▸ **Excerpted data**:

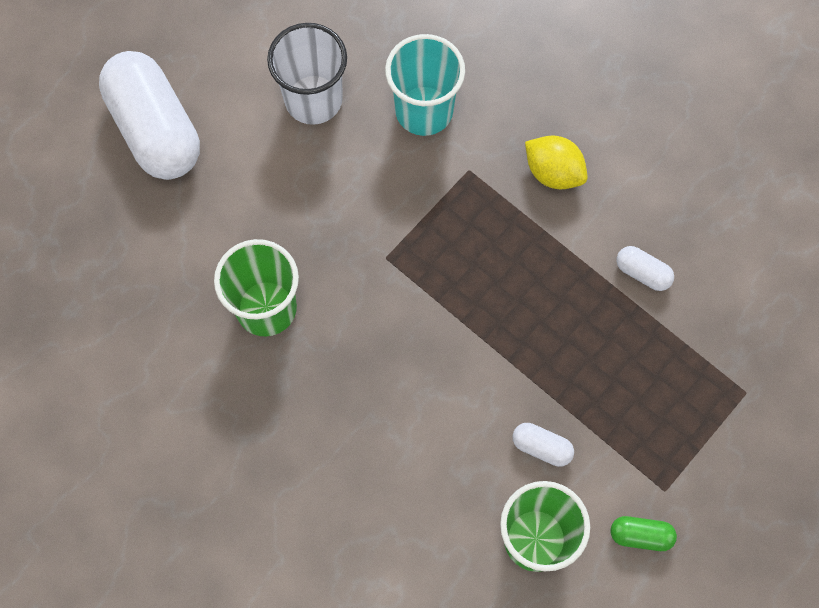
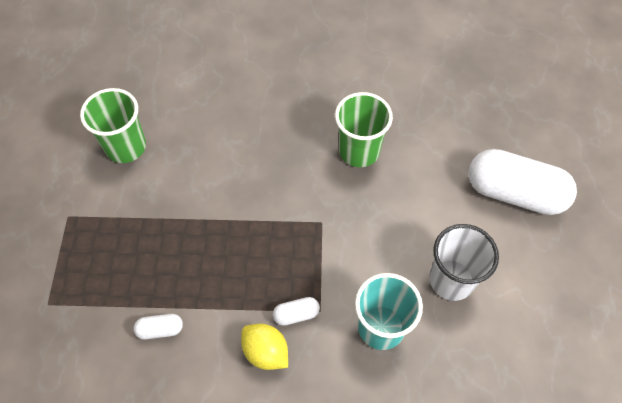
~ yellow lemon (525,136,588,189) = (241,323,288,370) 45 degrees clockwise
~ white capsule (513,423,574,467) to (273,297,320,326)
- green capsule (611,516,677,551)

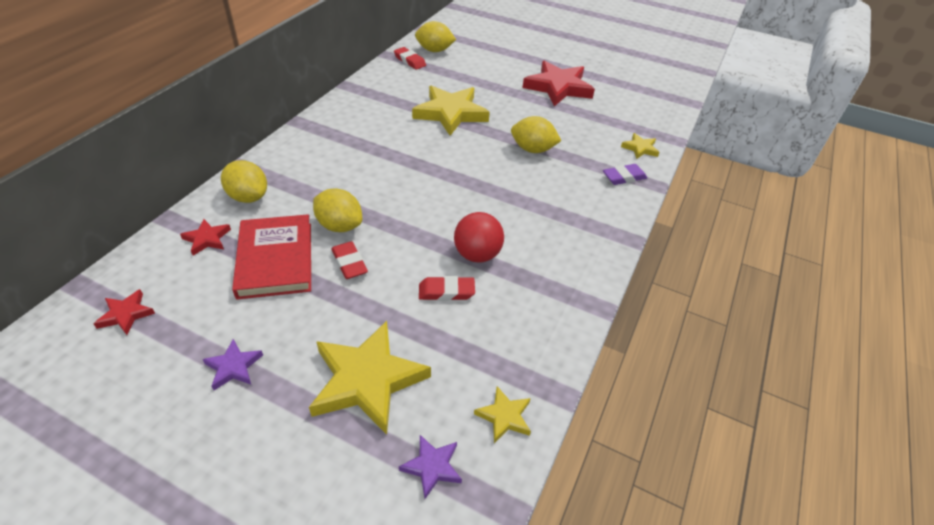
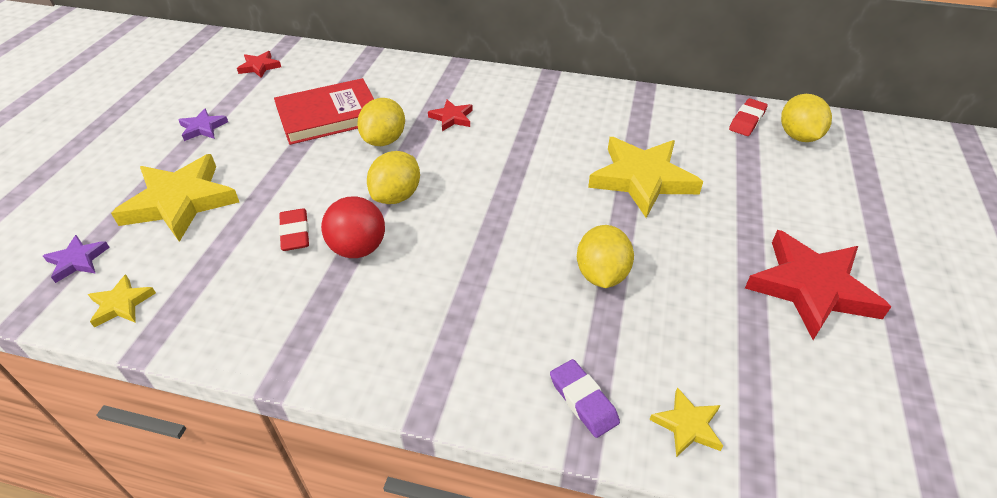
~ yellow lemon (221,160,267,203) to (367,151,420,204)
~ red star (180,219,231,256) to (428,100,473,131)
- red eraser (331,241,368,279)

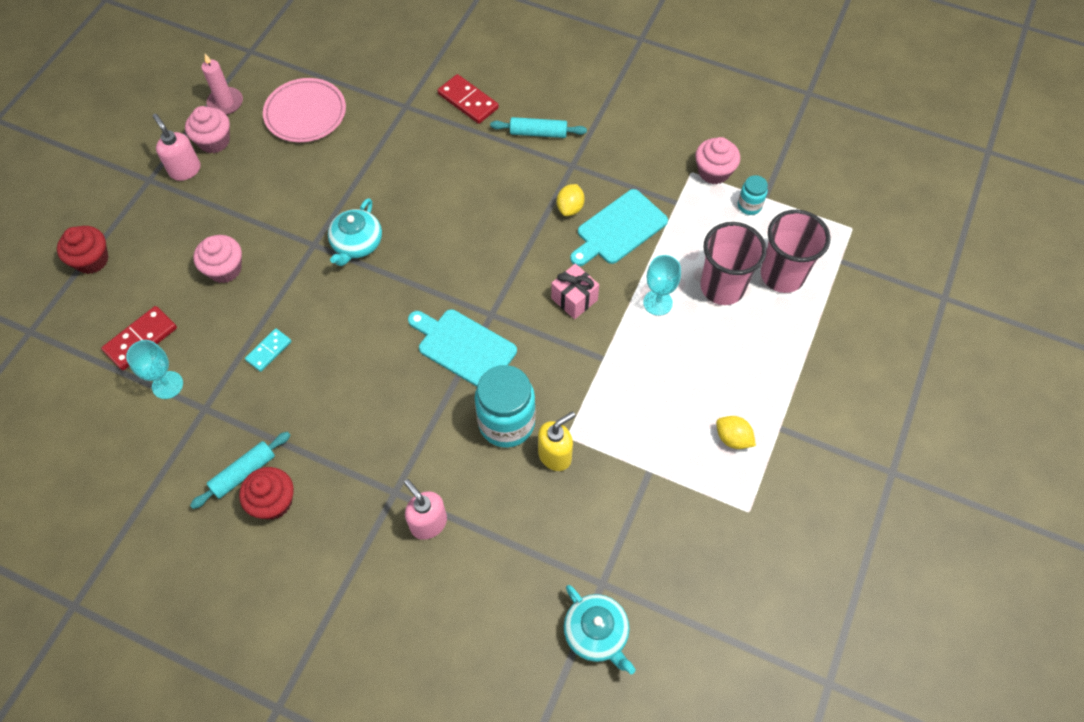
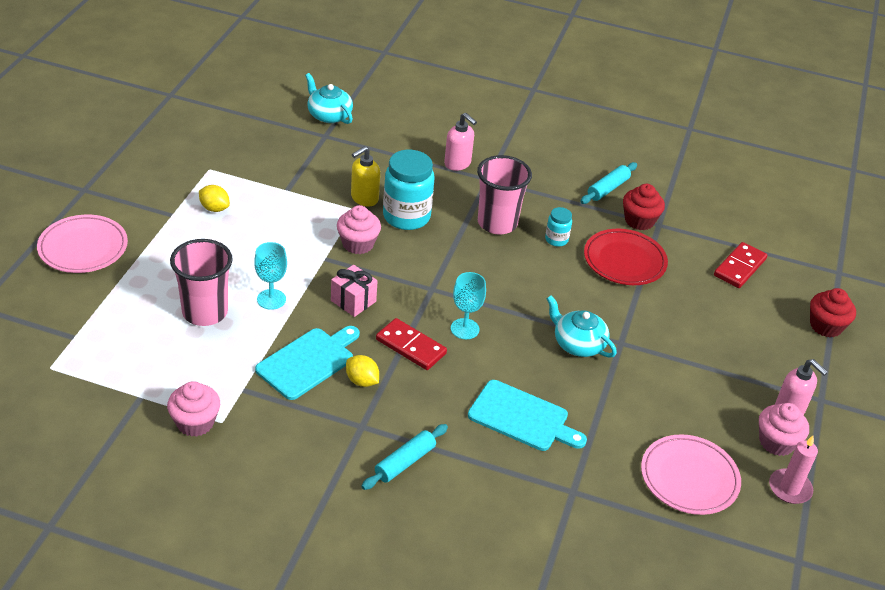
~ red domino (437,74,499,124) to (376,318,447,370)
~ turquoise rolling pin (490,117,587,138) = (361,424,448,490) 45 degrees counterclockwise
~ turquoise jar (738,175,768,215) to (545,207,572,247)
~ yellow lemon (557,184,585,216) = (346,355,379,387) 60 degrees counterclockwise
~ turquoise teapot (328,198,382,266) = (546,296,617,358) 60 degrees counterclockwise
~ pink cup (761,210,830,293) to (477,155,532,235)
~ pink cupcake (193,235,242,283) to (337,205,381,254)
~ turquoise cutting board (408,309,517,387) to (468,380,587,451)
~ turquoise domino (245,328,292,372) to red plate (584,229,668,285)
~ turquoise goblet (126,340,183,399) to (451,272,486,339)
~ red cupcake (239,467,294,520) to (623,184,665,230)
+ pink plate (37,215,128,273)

▸ **Your instructions**:
Where does "yellow" appear in the records above? Copy each line that holds it.

▸ **Written response**:
~ yellow lemon (525,136,588,189) = (241,323,288,370) 45 degrees clockwise
~ yellow lemon (221,160,267,203) to (367,151,420,204)
~ yellow lemon (557,184,585,216) = (346,355,379,387) 60 degrees counterclockwise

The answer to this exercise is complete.